__Stated task__
Please gather every line of the listing below that contains the string "numericTimeSignature".

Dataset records

=======

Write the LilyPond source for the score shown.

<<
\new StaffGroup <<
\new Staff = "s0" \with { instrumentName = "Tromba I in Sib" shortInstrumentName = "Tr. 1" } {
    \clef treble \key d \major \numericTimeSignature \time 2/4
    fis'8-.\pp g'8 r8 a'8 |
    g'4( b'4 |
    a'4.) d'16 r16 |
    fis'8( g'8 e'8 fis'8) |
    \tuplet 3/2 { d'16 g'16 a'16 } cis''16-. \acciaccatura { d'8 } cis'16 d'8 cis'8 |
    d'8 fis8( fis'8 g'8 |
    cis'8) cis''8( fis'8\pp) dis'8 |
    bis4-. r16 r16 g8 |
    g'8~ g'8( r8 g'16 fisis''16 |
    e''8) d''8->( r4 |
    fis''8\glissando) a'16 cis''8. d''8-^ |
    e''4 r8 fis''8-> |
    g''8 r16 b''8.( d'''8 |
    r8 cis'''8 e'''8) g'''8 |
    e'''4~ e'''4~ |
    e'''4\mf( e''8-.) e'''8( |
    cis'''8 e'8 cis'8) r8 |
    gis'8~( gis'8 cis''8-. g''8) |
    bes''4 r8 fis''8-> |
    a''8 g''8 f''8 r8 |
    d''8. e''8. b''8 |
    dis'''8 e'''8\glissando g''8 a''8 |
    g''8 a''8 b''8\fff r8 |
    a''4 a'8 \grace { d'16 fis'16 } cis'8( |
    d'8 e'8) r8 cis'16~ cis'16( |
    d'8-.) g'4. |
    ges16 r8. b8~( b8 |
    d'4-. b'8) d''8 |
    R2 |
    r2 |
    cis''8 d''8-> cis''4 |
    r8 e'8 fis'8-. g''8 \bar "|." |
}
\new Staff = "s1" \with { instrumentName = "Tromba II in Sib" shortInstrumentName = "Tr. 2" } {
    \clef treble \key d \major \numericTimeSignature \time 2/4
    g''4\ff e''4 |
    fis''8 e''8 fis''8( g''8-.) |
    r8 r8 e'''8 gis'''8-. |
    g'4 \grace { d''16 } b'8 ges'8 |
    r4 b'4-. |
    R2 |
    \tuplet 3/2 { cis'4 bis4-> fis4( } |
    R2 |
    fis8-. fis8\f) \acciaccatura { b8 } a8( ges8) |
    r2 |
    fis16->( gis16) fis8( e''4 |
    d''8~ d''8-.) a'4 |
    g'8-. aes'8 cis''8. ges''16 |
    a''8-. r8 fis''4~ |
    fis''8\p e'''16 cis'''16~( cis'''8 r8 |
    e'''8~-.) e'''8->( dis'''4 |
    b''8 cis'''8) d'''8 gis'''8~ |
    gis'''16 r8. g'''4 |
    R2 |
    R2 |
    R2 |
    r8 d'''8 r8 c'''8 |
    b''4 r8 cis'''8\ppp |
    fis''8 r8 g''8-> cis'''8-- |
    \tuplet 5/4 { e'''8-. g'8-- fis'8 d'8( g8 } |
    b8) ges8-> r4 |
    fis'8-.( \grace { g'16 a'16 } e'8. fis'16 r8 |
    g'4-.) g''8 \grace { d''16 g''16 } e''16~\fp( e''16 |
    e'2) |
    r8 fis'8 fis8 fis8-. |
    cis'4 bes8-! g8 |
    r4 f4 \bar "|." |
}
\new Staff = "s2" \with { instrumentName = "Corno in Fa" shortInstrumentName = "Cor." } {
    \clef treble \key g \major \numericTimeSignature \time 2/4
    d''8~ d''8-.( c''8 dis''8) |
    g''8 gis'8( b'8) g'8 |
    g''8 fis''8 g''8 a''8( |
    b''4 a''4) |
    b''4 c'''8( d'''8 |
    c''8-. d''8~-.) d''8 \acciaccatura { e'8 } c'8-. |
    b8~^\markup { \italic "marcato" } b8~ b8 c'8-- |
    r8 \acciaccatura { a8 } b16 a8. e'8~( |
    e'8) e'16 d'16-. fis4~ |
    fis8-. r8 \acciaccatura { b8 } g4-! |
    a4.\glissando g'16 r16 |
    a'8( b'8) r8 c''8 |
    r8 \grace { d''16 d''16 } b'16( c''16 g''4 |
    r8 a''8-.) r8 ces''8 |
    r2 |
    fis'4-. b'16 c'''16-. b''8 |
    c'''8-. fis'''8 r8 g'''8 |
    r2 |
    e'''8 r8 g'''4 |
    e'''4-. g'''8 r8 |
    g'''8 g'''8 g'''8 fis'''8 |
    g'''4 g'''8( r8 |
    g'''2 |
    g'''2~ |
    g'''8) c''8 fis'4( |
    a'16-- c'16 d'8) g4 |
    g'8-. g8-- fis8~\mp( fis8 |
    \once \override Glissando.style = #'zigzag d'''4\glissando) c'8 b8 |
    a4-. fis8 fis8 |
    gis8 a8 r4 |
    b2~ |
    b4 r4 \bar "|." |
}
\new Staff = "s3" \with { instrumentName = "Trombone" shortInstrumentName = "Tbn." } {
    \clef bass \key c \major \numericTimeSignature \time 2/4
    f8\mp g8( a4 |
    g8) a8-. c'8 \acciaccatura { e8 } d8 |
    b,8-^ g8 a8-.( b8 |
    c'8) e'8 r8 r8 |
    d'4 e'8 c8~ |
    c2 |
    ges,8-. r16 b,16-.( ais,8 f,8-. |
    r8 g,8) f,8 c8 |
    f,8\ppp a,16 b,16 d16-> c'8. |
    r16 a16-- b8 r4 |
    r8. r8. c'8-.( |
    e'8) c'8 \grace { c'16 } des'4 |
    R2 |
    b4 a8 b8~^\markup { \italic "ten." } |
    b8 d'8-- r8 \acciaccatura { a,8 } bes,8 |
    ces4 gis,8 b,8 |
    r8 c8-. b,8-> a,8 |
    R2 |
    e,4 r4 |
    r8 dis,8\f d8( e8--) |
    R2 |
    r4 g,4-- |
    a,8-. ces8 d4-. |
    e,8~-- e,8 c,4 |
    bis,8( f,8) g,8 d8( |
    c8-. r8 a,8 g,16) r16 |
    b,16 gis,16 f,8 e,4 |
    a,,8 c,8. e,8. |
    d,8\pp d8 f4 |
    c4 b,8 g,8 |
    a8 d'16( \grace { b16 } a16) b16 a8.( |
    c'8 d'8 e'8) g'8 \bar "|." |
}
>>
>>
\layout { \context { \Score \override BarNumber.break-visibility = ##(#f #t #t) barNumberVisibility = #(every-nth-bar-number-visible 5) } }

=======

__Response to this exercise__
    \clef treble \key d \major \numericTimeSignature \time 2/4
    \clef treble \key d \major \numericTimeSignature \time 2/4
    \clef treble \key g \major \numericTimeSignature \time 2/4
    \clef bass \key c \major \numericTimeSignature \time 2/4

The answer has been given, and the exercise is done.